═══ Provided data

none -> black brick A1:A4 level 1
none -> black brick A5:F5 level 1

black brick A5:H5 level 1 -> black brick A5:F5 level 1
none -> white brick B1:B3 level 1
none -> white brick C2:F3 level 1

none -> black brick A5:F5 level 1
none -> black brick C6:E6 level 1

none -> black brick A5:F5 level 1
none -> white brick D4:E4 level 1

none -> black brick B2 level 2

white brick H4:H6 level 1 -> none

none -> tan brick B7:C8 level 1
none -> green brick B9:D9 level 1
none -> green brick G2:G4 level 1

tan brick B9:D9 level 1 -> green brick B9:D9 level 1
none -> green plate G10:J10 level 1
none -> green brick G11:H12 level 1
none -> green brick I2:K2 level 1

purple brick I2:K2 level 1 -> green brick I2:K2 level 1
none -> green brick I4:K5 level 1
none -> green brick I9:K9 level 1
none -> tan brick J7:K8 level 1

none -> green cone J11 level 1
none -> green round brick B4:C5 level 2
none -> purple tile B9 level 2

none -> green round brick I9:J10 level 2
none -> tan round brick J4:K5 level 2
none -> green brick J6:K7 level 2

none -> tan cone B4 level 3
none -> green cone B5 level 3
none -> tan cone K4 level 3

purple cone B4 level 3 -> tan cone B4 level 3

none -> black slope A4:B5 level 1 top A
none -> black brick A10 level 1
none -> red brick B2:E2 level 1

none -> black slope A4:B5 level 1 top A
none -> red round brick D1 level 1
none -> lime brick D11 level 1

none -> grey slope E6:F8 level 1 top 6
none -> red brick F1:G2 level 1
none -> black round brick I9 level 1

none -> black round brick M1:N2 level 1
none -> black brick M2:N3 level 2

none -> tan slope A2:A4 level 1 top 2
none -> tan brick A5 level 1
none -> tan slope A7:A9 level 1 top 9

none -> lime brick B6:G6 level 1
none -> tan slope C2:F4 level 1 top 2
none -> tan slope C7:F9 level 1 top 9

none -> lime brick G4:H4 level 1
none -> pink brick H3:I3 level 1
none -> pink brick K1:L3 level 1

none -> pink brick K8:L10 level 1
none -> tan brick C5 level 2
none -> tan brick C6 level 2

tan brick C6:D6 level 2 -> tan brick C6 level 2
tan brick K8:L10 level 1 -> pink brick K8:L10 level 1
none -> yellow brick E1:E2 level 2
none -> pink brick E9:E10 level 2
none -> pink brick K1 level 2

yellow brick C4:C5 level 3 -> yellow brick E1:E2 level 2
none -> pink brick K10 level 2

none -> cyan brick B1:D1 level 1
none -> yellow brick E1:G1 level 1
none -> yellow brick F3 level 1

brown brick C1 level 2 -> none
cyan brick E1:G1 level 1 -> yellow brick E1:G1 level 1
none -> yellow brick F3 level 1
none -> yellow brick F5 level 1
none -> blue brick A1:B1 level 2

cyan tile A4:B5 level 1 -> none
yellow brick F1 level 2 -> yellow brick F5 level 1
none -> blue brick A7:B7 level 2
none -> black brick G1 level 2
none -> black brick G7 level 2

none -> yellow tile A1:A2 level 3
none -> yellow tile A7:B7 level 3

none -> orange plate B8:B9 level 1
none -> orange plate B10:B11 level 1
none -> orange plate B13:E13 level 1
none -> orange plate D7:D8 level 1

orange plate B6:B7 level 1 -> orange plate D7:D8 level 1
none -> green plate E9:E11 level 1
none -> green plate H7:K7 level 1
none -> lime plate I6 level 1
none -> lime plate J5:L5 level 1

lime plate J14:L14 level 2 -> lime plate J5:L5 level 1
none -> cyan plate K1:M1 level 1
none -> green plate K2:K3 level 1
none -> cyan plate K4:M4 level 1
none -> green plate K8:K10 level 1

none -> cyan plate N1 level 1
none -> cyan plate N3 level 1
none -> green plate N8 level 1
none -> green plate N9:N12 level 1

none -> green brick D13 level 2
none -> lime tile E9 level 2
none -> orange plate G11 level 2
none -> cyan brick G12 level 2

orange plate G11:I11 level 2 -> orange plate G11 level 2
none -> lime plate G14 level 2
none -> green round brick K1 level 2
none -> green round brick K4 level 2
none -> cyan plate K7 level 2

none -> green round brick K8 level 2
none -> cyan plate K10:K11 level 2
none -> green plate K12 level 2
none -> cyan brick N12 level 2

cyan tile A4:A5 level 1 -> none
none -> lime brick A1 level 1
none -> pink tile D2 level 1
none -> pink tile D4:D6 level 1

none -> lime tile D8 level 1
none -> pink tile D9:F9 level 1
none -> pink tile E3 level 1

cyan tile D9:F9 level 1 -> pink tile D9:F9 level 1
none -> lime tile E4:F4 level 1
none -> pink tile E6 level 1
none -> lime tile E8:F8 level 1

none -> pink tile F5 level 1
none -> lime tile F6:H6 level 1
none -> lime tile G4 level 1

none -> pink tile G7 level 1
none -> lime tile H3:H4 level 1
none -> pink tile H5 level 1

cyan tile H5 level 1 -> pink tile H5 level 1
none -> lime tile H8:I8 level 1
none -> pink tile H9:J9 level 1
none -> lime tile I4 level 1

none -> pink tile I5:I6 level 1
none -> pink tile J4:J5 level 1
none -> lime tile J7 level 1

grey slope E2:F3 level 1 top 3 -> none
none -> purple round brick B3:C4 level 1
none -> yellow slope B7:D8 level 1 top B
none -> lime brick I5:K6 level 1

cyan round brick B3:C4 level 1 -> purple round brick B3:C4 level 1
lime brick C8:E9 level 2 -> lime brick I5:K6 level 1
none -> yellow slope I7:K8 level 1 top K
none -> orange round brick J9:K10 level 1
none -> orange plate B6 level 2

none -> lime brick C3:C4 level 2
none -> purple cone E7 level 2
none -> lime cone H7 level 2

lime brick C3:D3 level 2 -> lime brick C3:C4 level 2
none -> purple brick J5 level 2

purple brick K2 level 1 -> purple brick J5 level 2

══════

Take the entries above and transcribe them in full.

none -> black brick A1:A4 level 1
none -> black brick A5:F5 level 1

black brick A5:H5 level 1 -> black brick A5:F5 level 1
none -> white brick B1:B3 level 1
none -> white brick C2:F3 level 1

none -> black brick A5:F5 level 1
none -> black brick C6:E6 level 1

none -> black brick A5:F5 level 1
none -> white brick D4:E4 level 1

none -> black brick B2 level 2

white brick H4:H6 level 1 -> none

none -> tan brick B7:C8 level 1
none -> green brick B9:D9 level 1
none -> green brick G2:G4 level 1

tan brick B9:D9 level 1 -> green brick B9:D9 level 1
none -> green plate G10:J10 level 1
none -> green brick G11:H12 level 1
none -> green brick I2:K2 level 1

purple brick I2:K2 level 1 -> green brick I2:K2 level 1
none -> green brick I4:K5 level 1
none -> green brick I9:K9 level 1
none -> tan brick J7:K8 level 1

none -> green cone J11 level 1
none -> green round brick B4:C5 level 2
none -> purple tile B9 level 2

none -> green round brick I9:J10 level 2
none -> tan round brick J4:K5 level 2
none -> green brick J6:K7 level 2

none -> tan cone B4 level 3
none -> green cone B5 level 3
none -> tan cone K4 level 3

purple cone B4 level 3 -> tan cone B4 level 3

none -> black slope A4:B5 level 1 top A
none -> black brick A10 level 1
none -> red brick B2:E2 level 1

none -> black slope A4:B5 level 1 top A
none -> red round brick D1 level 1
none -> lime brick D11 level 1

none -> grey slope E6:F8 level 1 top 6
none -> red brick F1:G2 level 1
none -> black round brick I9 level 1

none -> black round brick M1:N2 level 1
none -> black brick M2:N3 level 2

none -> tan slope A2:A4 level 1 top 2
none -> tan brick A5 level 1
none -> tan slope A7:A9 level 1 top 9

none -> lime brick B6:G6 level 1
none -> tan slope C2:F4 level 1 top 2
none -> tan slope C7:F9 level 1 top 9

none -> lime brick G4:H4 level 1
none -> pink brick H3:I3 level 1
none -> pink brick K1:L3 level 1

none -> pink brick K8:L10 level 1
none -> tan brick C5 level 2
none -> tan brick C6 level 2

tan brick C6:D6 level 2 -> tan brick C6 level 2
tan brick K8:L10 level 1 -> pink brick K8:L10 level 1
none -> yellow brick E1:E2 level 2
none -> pink brick E9:E10 level 2
none -> pink brick K1 level 2

yellow brick C4:C5 level 3 -> yellow brick E1:E2 level 2
none -> pink brick K10 level 2

none -> cyan brick B1:D1 level 1
none -> yellow brick E1:G1 level 1
none -> yellow brick F3 level 1

brown brick C1 level 2 -> none
cyan brick E1:G1 level 1 -> yellow brick E1:G1 level 1
none -> yellow brick F3 level 1
none -> yellow brick F5 level 1
none -> blue brick A1:B1 level 2

cyan tile A4:B5 level 1 -> none
yellow brick F1 level 2 -> yellow brick F5 level 1
none -> blue brick A7:B7 level 2
none -> black brick G1 level 2
none -> black brick G7 level 2

none -> yellow tile A1:A2 level 3
none -> yellow tile A7:B7 level 3

none -> orange plate B8:B9 level 1
none -> orange plate B10:B11 level 1
none -> orange plate B13:E13 level 1
none -> orange plate D7:D8 level 1

orange plate B6:B7 level 1 -> orange plate D7:D8 level 1
none -> green plate E9:E11 level 1
none -> green plate H7:K7 level 1
none -> lime plate I6 level 1
none -> lime plate J5:L5 level 1

lime plate J14:L14 level 2 -> lime plate J5:L5 level 1
none -> cyan plate K1:M1 level 1
none -> green plate K2:K3 level 1
none -> cyan plate K4:M4 level 1
none -> green plate K8:K10 level 1

none -> cyan plate N1 level 1
none -> cyan plate N3 level 1
none -> green plate N8 level 1
none -> green plate N9:N12 level 1

none -> green brick D13 level 2
none -> lime tile E9 level 2
none -> orange plate G11 level 2
none -> cyan brick G12 level 2

orange plate G11:I11 level 2 -> orange plate G11 level 2
none -> lime plate G14 level 2
none -> green round brick K1 level 2
none -> green round brick K4 level 2
none -> cyan plate K7 level 2

none -> green round brick K8 level 2
none -> cyan plate K10:K11 level 2
none -> green plate K12 level 2
none -> cyan brick N12 level 2

cyan tile A4:A5 level 1 -> none
none -> lime brick A1 level 1
none -> pink tile D2 level 1
none -> pink tile D4:D6 level 1

none -> lime tile D8 level 1
none -> pink tile D9:F9 level 1
none -> pink tile E3 level 1

cyan tile D9:F9 level 1 -> pink tile D9:F9 level 1
none -> lime tile E4:F4 level 1
none -> pink tile E6 level 1
none -> lime tile E8:F8 level 1

none -> pink tile F5 level 1
none -> lime tile F6:H6 level 1
none -> lime tile G4 level 1

none -> pink tile G7 level 1
none -> lime tile H3:H4 level 1
none -> pink tile H5 level 1

cyan tile H5 level 1 -> pink tile H5 level 1
none -> lime tile H8:I8 level 1
none -> pink tile H9:J9 level 1
none -> lime tile I4 level 1

none -> pink tile I5:I6 level 1
none -> pink tile J4:J5 level 1
none -> lime tile J7 level 1

grey slope E2:F3 level 1 top 3 -> none
none -> purple round brick B3:C4 level 1
none -> yellow slope B7:D8 level 1 top B
none -> lime brick I5:K6 level 1

cyan round brick B3:C4 level 1 -> purple round brick B3:C4 level 1
lime brick C8:E9 level 2 -> lime brick I5:K6 level 1
none -> yellow slope I7:K8 level 1 top K
none -> orange round brick J9:K10 level 1
none -> orange plate B6 level 2

none -> lime brick C3:C4 level 2
none -> purple cone E7 level 2
none -> lime cone H7 level 2

lime brick C3:D3 level 2 -> lime brick C3:C4 level 2
none -> purple brick J5 level 2

purple brick K2 level 1 -> purple brick J5 level 2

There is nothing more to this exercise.